The problem: Reproduce every entry exactly and leave its pictures out.

*** Opening Records to use ***

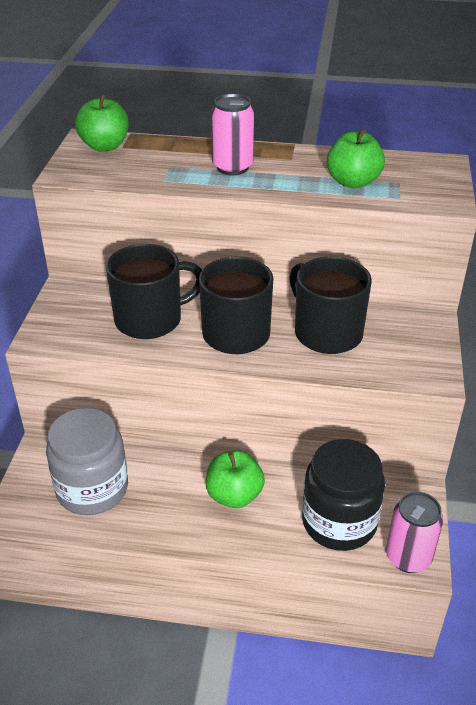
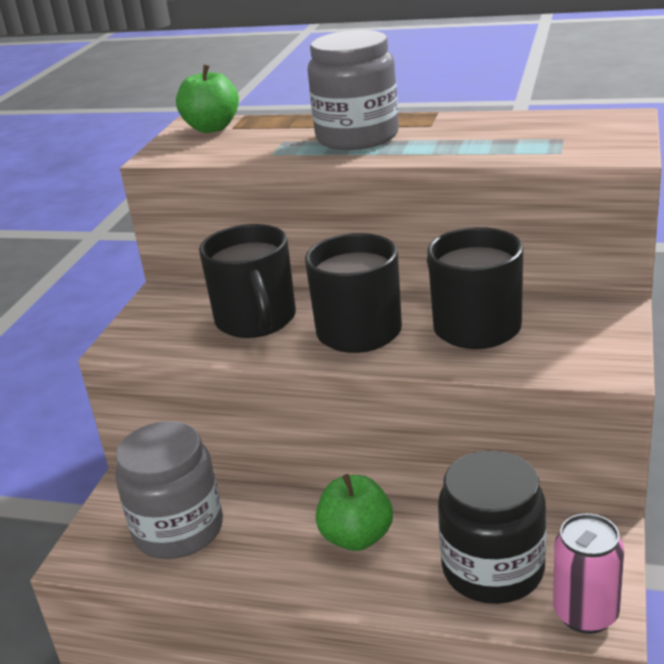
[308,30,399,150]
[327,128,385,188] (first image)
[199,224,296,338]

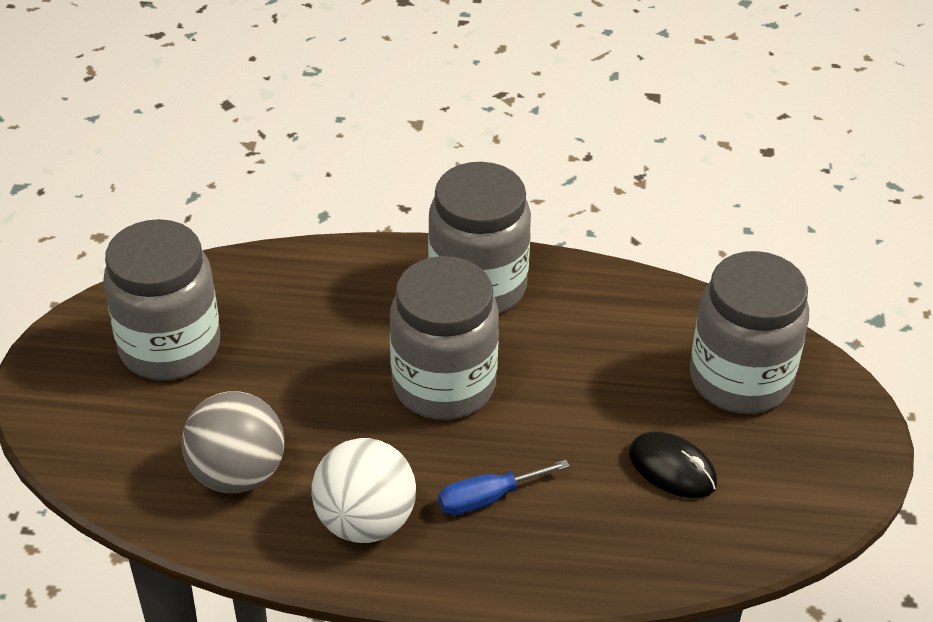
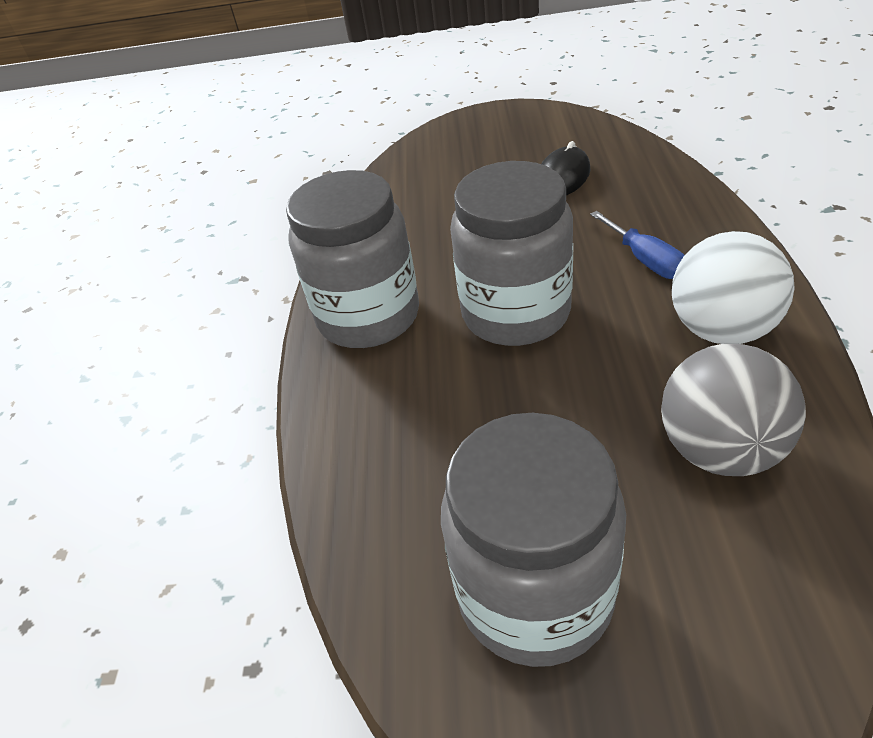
[690,251,809,414] (first image)

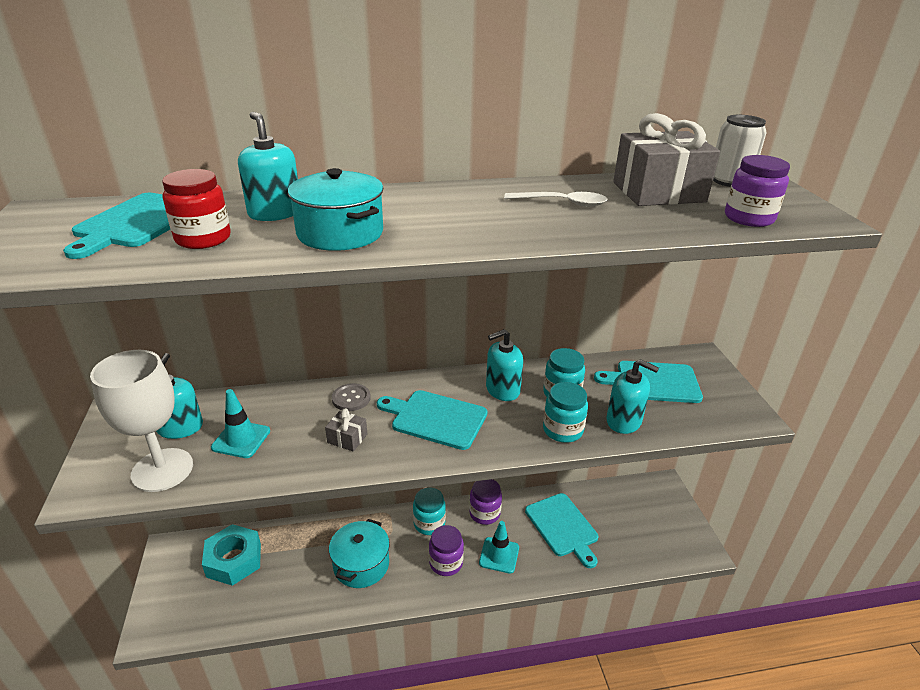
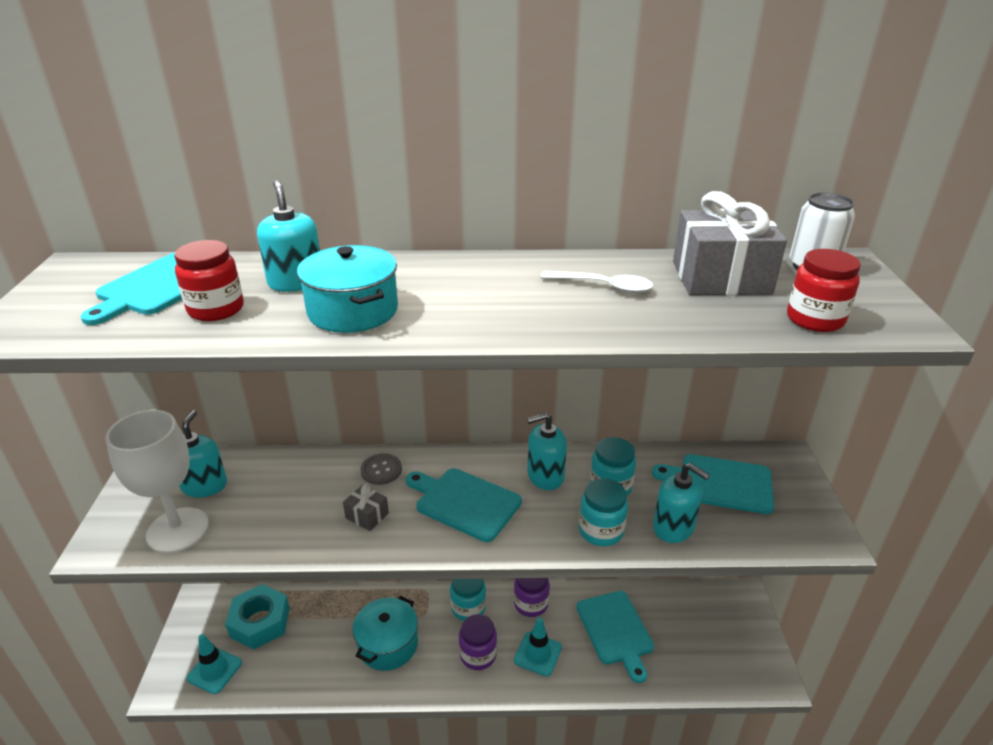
[787,249,861,332]
[186,634,242,694]

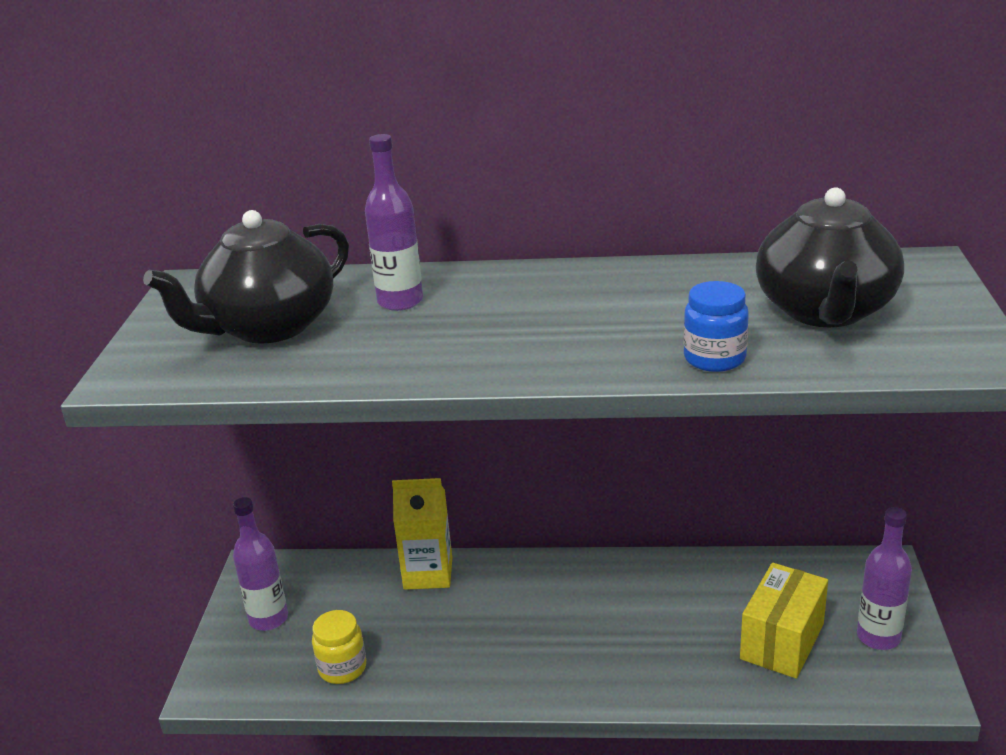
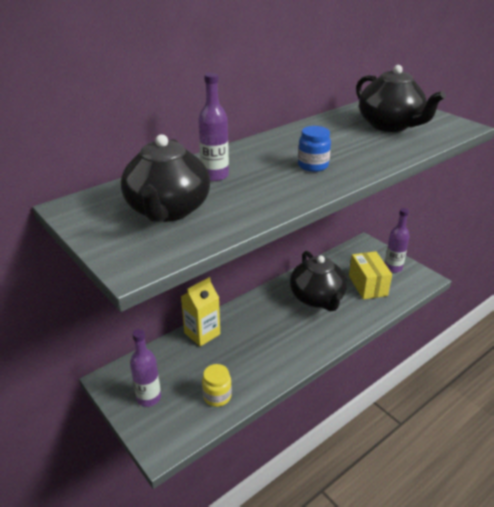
[298,126,331,172]
[290,251,347,312]

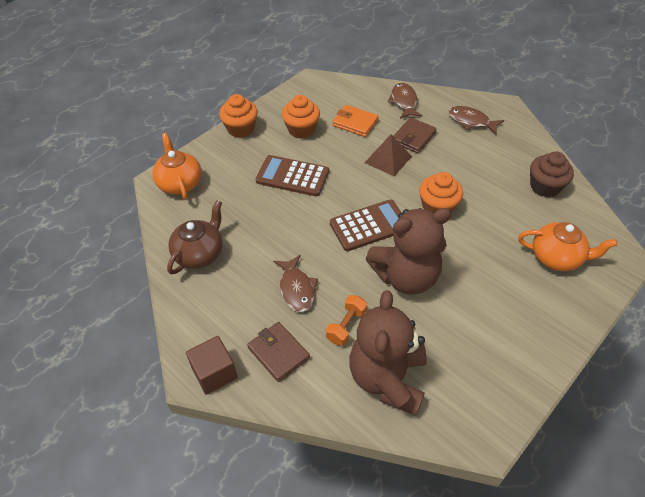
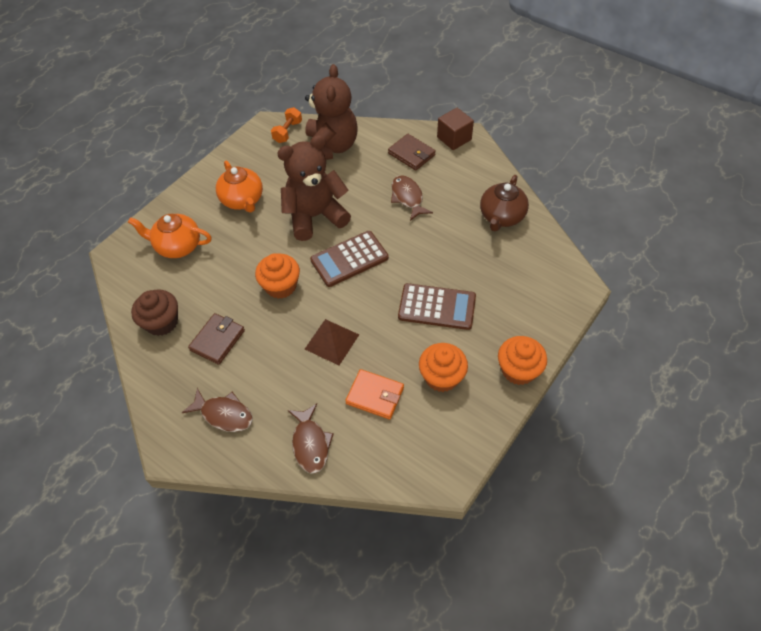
[188,313,245,365]
[216,161,263,212]
[271,107,302,143]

*** Closing Records to use ***

Final answer:
[308,30,399,150]
[327,128,385,188] (first image)
[199,224,296,338]

[690,251,809,414] (first image)

[787,249,861,332]
[186,634,242,694]

[298,126,331,172]
[290,251,347,312]

[188,313,245,365]
[216,161,263,212]
[271,107,302,143]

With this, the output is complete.